■ GIVEN RECORDS:
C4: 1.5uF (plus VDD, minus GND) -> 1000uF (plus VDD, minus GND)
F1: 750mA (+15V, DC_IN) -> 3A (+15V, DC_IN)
---
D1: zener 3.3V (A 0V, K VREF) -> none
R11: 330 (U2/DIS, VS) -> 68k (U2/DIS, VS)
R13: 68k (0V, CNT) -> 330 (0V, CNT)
==
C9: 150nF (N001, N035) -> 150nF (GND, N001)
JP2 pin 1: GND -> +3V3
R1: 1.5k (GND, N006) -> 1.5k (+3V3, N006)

■ TASK ITEM: Within the material above, extract exactly the lines that start at the line containing "C4: 1.5uF (plus" and stop after the line containing "F1: 750mA (+15V, DC_IN) -> 3A (+15V, DC_IN)", and only those.

■ RESULT BELOW:
C4: 1.5uF (plus VDD, minus GND) -> 1000uF (plus VDD, minus GND)
F1: 750mA (+15V, DC_IN) -> 3A (+15V, DC_IN)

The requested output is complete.